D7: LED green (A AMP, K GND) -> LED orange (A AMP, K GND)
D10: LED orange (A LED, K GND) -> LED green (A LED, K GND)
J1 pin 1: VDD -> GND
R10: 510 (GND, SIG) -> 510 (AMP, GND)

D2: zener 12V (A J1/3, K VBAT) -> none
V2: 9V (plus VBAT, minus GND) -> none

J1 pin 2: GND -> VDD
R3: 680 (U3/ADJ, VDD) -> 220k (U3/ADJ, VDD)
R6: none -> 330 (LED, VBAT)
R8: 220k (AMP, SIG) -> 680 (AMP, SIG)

---

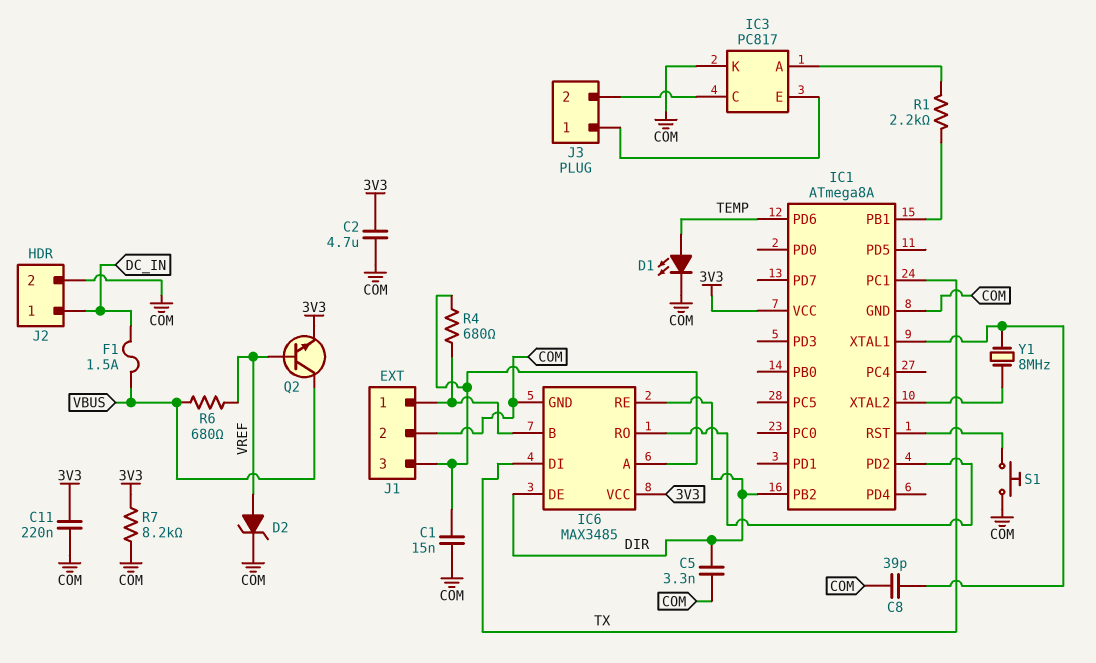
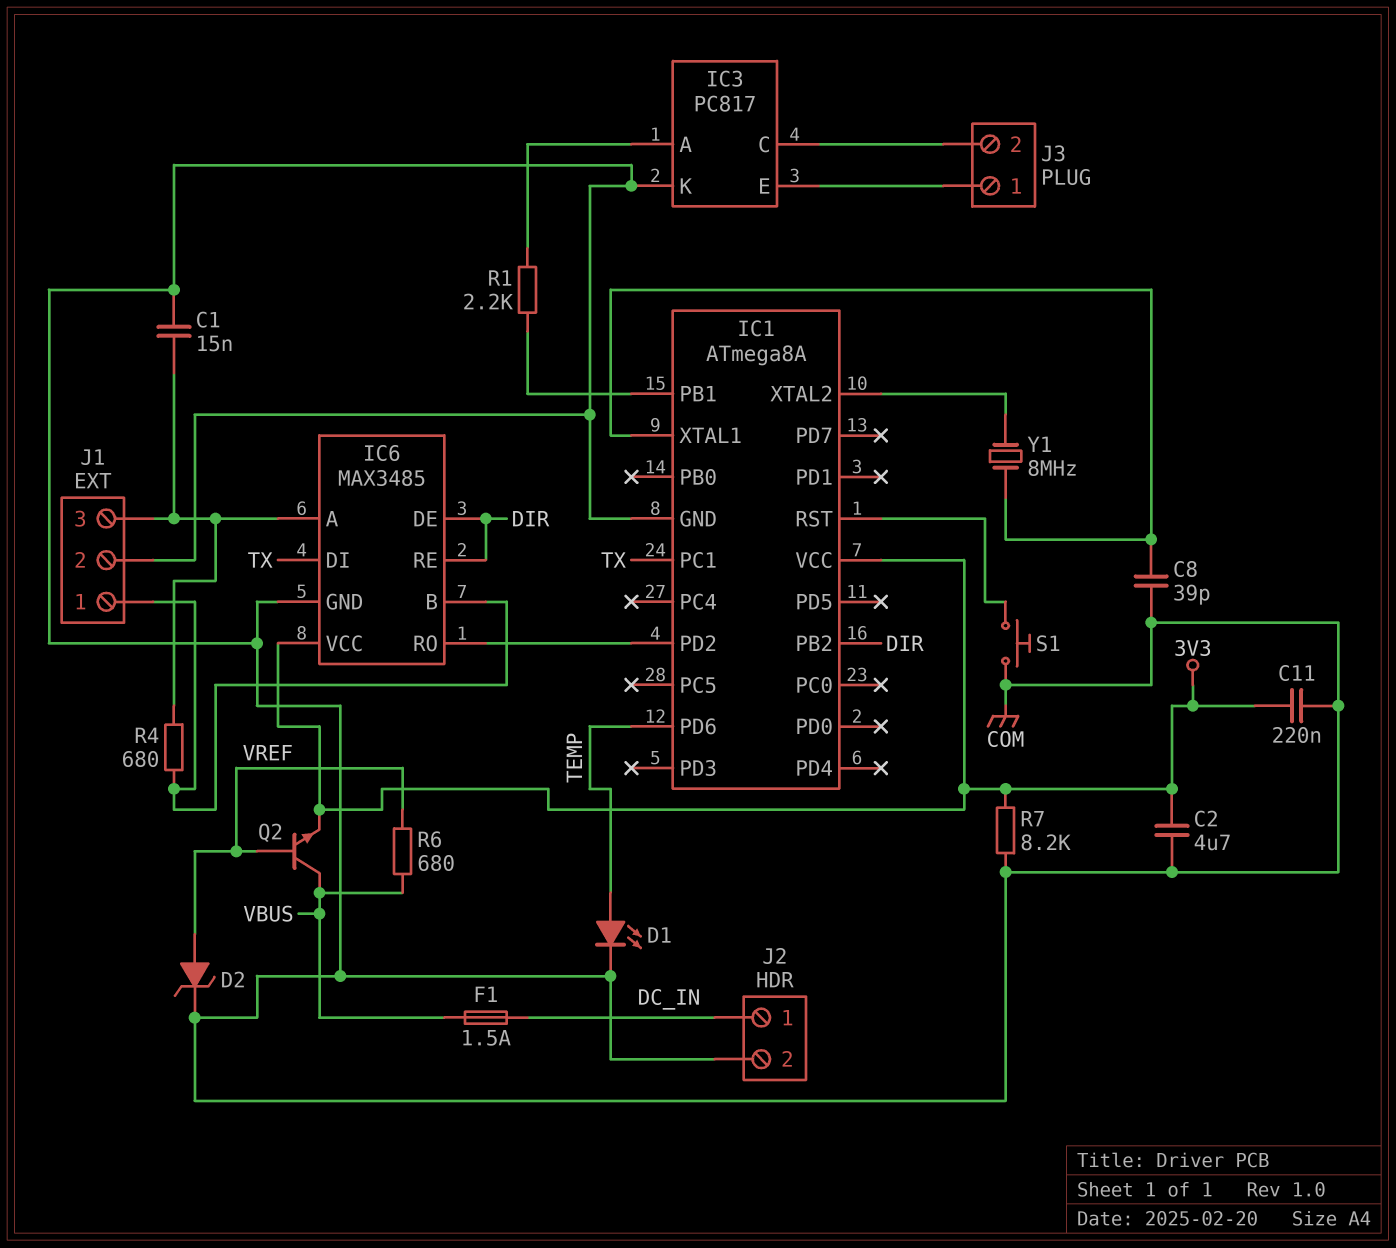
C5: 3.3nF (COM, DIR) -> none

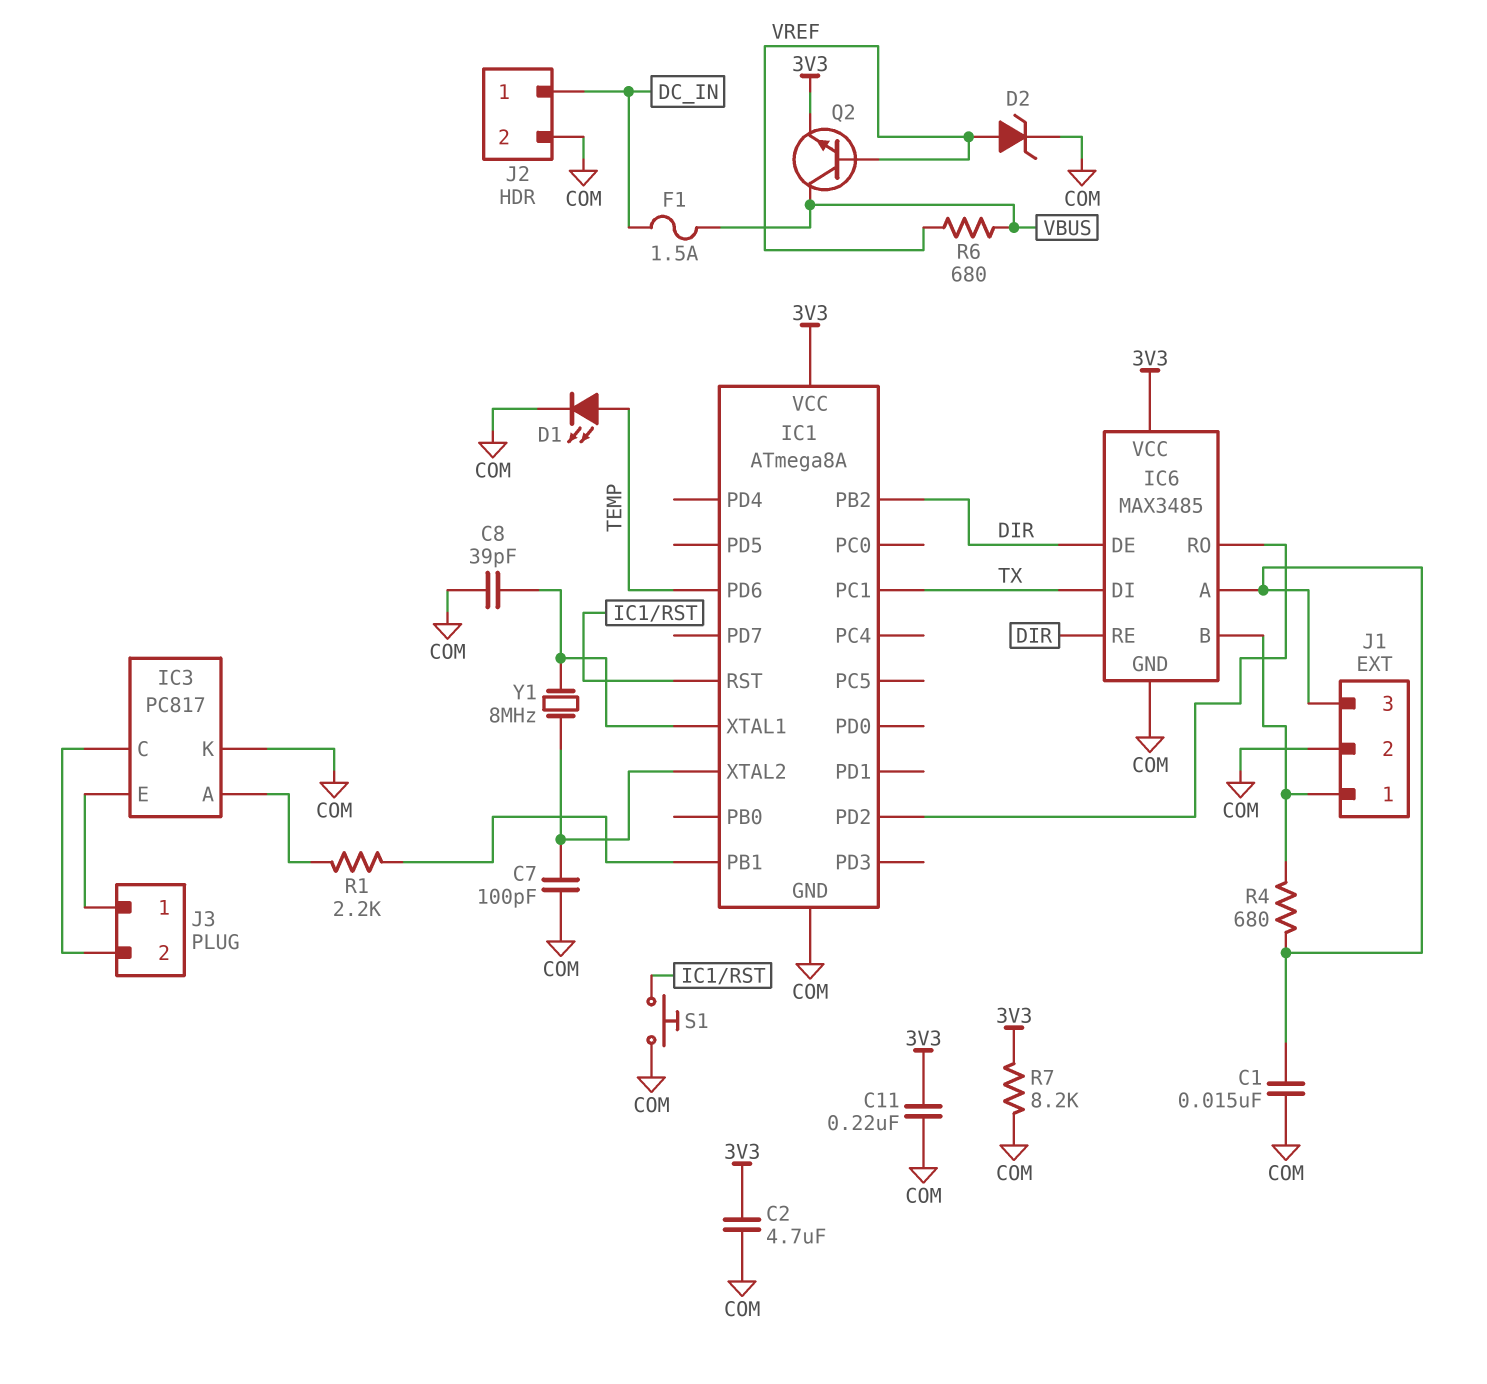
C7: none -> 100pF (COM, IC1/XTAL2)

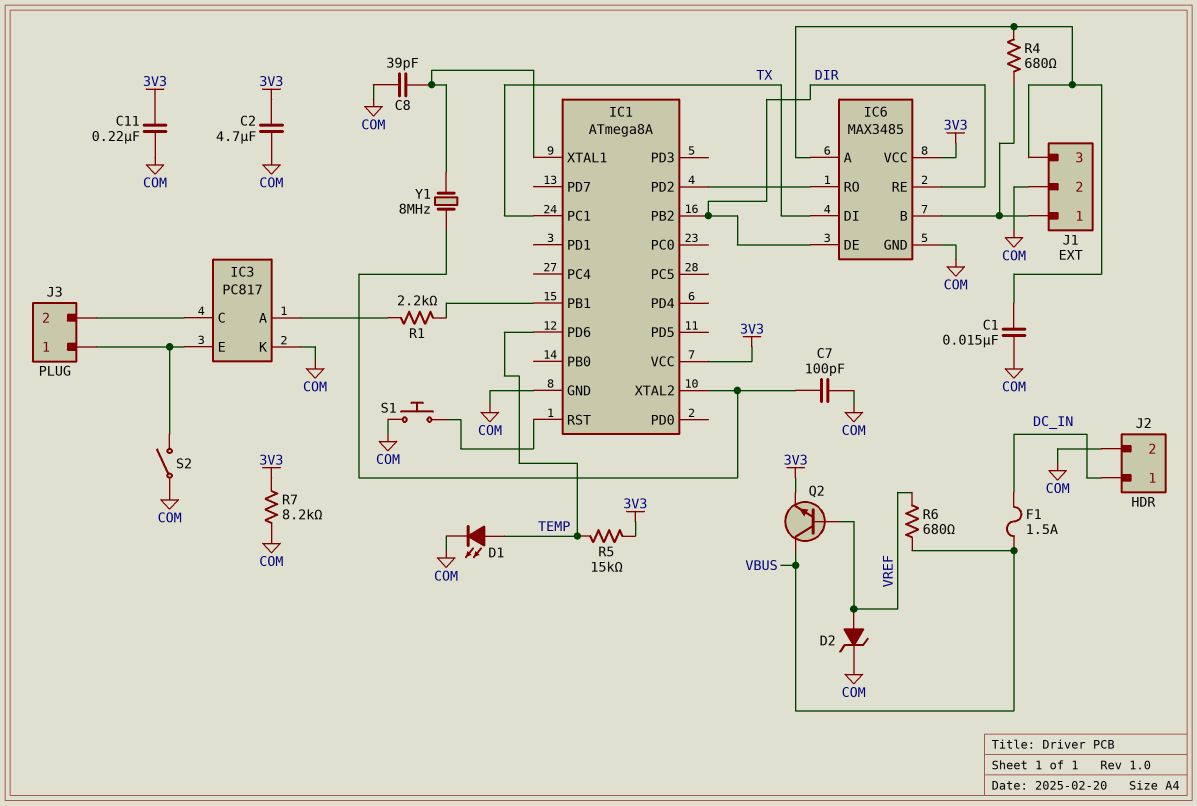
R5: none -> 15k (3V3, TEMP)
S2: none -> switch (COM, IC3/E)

Task goal → Restate word for word the lines in the material above from the one with "R3: 680 (U3/ADJ, VDD) -> 220k (U3/ADJ, VDD)" to the one with "R8: 220k (AMP, SIG) -> 680 (AMP, SIG)"; both of those lines count, and nothing else does.

Response to the exercise →
R3: 680 (U3/ADJ, VDD) -> 220k (U3/ADJ, VDD)
R6: none -> 330 (LED, VBAT)
R8: 220k (AMP, SIG) -> 680 (AMP, SIG)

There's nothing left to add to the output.